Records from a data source
· · ·
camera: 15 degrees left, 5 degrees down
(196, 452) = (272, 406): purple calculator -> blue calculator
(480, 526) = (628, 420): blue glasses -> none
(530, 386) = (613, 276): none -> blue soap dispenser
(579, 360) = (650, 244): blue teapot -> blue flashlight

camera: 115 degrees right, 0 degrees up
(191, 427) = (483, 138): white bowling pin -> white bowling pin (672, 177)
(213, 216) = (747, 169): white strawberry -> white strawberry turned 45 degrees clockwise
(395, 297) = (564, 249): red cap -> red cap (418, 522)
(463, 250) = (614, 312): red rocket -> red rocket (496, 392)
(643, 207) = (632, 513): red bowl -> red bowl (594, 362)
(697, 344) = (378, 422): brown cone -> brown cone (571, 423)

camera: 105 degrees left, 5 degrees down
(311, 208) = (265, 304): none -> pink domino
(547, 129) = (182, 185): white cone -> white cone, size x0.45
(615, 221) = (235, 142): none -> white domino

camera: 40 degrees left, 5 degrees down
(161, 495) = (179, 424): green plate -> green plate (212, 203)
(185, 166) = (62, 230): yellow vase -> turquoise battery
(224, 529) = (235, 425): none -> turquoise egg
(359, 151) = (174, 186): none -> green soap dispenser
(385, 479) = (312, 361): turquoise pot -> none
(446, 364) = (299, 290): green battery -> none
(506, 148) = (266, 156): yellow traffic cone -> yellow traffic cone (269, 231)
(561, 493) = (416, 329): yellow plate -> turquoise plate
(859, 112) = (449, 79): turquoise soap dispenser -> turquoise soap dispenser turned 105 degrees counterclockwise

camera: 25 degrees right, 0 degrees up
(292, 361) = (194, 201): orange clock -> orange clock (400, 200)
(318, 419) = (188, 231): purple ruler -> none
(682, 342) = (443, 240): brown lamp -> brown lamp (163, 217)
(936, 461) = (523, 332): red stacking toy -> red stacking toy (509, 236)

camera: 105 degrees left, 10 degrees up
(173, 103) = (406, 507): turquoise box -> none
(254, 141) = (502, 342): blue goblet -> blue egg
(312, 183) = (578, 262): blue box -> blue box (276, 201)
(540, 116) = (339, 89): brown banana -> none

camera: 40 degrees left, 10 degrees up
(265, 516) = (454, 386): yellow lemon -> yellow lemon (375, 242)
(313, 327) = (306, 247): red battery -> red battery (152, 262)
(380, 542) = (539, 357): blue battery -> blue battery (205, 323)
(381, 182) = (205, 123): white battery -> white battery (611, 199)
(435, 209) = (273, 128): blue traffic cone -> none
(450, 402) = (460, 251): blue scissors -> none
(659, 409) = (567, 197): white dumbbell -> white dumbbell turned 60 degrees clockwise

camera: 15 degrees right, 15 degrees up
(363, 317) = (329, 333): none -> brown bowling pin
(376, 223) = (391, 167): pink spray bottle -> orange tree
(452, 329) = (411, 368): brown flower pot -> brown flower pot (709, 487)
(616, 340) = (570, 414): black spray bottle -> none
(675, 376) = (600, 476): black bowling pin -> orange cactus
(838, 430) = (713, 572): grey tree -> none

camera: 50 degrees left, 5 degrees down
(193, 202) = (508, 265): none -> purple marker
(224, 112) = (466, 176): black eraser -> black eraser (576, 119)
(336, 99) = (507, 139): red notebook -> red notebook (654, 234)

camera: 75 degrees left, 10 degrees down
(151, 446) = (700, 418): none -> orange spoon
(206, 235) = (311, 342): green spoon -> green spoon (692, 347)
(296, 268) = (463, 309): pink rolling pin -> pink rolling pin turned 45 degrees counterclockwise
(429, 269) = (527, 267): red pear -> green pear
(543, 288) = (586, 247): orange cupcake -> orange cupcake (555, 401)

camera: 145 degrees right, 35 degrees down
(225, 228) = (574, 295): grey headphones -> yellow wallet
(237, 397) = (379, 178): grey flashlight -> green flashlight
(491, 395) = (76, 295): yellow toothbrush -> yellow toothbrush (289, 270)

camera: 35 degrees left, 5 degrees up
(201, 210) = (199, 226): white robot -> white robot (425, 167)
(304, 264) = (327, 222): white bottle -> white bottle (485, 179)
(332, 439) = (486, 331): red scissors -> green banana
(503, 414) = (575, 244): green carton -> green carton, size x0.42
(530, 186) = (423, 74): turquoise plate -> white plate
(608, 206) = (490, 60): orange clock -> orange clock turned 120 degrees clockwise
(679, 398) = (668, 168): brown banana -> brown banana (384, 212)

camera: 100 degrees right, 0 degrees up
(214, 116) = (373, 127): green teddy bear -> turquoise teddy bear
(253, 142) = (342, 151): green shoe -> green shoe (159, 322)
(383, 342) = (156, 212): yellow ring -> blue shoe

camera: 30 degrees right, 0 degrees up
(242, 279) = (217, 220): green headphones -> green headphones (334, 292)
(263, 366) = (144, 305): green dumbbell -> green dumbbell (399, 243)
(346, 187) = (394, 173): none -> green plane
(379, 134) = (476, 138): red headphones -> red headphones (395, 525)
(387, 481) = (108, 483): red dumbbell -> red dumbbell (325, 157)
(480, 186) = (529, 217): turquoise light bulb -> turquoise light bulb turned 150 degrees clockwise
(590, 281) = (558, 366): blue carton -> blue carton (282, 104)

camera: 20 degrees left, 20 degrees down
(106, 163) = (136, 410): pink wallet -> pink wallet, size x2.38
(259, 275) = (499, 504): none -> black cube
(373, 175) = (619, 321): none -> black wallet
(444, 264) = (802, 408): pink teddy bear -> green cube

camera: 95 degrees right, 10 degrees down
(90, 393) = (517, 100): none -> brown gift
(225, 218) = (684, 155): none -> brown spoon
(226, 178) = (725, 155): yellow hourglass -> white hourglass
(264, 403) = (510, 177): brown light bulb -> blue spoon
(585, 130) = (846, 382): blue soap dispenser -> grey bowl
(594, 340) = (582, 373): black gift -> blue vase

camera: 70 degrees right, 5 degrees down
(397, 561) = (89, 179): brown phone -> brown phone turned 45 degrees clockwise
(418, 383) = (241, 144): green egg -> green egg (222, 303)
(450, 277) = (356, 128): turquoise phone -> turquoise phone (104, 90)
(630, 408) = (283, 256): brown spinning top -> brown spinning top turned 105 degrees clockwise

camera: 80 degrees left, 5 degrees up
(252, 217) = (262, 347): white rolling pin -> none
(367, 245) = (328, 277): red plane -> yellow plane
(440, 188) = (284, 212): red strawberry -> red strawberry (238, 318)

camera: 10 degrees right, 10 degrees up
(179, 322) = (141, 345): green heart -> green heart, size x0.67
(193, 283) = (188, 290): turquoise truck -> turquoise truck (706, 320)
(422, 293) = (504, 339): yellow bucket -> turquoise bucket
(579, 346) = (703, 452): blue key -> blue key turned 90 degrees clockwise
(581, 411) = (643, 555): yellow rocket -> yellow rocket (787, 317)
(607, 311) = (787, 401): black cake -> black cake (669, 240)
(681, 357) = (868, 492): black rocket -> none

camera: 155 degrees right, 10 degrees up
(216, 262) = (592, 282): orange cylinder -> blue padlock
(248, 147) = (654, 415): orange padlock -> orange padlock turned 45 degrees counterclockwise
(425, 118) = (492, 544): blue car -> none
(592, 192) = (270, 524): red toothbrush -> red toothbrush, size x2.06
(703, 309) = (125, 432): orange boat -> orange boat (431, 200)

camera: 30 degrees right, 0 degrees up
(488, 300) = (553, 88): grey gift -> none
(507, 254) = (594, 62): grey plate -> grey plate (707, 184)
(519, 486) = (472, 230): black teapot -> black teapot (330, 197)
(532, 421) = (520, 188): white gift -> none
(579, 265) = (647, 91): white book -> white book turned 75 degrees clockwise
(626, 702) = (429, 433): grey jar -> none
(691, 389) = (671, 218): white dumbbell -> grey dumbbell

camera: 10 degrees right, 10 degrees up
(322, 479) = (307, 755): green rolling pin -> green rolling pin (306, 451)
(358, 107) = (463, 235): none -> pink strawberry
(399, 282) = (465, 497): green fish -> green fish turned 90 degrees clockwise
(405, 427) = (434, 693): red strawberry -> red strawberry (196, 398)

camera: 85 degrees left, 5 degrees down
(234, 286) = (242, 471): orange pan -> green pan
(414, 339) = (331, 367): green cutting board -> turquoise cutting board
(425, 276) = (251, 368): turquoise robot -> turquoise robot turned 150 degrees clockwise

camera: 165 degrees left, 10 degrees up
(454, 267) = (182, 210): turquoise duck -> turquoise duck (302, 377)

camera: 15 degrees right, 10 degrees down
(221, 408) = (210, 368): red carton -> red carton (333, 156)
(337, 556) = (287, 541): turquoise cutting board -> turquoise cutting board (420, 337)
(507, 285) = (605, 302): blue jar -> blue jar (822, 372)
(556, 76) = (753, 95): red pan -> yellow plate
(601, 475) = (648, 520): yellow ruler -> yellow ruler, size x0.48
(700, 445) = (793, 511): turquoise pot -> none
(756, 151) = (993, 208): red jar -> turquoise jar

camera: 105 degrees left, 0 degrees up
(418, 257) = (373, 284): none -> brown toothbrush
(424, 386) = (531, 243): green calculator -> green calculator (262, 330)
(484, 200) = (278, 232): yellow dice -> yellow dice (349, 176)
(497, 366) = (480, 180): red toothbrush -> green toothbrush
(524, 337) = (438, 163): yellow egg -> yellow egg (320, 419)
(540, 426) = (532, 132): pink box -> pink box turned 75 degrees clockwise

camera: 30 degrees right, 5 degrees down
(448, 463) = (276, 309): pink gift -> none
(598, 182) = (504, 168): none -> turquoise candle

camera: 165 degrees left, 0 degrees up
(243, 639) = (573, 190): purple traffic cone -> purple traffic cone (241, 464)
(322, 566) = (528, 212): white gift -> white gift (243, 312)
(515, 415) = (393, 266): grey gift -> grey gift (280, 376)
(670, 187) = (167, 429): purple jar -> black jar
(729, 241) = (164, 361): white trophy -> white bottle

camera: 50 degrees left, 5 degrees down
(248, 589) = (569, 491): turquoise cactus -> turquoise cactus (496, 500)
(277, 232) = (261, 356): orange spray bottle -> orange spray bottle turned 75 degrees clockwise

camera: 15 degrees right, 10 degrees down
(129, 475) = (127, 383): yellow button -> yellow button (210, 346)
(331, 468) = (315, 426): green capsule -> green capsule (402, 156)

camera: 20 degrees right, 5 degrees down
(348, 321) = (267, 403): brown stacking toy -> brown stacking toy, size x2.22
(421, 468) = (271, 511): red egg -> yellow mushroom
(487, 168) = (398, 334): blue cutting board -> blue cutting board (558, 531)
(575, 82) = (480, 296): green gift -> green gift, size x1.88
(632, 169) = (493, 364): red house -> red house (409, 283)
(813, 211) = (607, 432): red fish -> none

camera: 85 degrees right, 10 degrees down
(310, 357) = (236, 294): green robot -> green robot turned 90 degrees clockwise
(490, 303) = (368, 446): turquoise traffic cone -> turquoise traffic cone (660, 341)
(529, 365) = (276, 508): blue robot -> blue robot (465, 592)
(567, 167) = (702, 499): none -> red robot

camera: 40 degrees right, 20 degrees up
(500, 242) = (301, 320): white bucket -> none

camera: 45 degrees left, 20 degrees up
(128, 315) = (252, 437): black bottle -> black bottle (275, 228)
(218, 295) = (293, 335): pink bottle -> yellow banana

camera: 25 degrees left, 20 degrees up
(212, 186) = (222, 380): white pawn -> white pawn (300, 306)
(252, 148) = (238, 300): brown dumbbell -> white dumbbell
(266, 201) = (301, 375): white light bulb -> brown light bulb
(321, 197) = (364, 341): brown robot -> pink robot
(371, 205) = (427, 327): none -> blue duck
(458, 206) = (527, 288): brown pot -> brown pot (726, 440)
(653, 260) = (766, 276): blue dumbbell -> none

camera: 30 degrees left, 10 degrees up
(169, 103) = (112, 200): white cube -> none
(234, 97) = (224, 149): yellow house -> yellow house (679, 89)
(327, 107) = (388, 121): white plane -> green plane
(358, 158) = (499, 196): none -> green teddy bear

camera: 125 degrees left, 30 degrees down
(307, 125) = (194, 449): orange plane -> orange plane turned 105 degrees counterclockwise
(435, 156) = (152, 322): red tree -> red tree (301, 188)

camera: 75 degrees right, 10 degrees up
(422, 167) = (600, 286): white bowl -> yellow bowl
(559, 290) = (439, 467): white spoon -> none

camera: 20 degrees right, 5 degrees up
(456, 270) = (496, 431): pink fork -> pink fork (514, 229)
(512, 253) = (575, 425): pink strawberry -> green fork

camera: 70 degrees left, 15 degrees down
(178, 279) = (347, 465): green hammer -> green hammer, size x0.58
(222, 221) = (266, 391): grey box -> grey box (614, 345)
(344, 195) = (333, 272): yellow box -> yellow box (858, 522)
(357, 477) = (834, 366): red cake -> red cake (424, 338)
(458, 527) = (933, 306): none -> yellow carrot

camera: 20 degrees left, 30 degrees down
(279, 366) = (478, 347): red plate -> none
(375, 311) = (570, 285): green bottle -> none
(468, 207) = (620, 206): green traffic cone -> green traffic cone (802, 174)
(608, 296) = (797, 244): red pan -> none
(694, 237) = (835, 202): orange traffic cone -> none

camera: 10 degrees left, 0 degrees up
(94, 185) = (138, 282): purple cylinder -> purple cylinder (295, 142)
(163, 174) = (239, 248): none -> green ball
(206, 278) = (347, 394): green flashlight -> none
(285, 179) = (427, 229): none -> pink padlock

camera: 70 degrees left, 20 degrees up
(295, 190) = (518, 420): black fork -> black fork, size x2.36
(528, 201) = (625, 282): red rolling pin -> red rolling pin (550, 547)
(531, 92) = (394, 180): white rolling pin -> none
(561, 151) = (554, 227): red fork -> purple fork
· · ·
**Task:**
Set down, exactly as they stand above, the lines starting with the line with "(296, 268) = (463, 309): pink" and going on through the line with "(503, 414) = (575, 244): green", and no others.

**Your solution:**
(296, 268) = (463, 309): pink rolling pin -> pink rolling pin turned 45 degrees counterclockwise
(429, 269) = (527, 267): red pear -> green pear
(543, 288) = (586, 247): orange cupcake -> orange cupcake (555, 401)

camera: 145 degrees right, 35 degrees down
(225, 228) = (574, 295): grey headphones -> yellow wallet
(237, 397) = (379, 178): grey flashlight -> green flashlight
(491, 395) = (76, 295): yellow toothbrush -> yellow toothbrush (289, 270)

camera: 35 degrees left, 5 degrees up
(201, 210) = (199, 226): white robot -> white robot (425, 167)
(304, 264) = (327, 222): white bottle -> white bottle (485, 179)
(332, 439) = (486, 331): red scissors -> green banana
(503, 414) = (575, 244): green carton -> green carton, size x0.42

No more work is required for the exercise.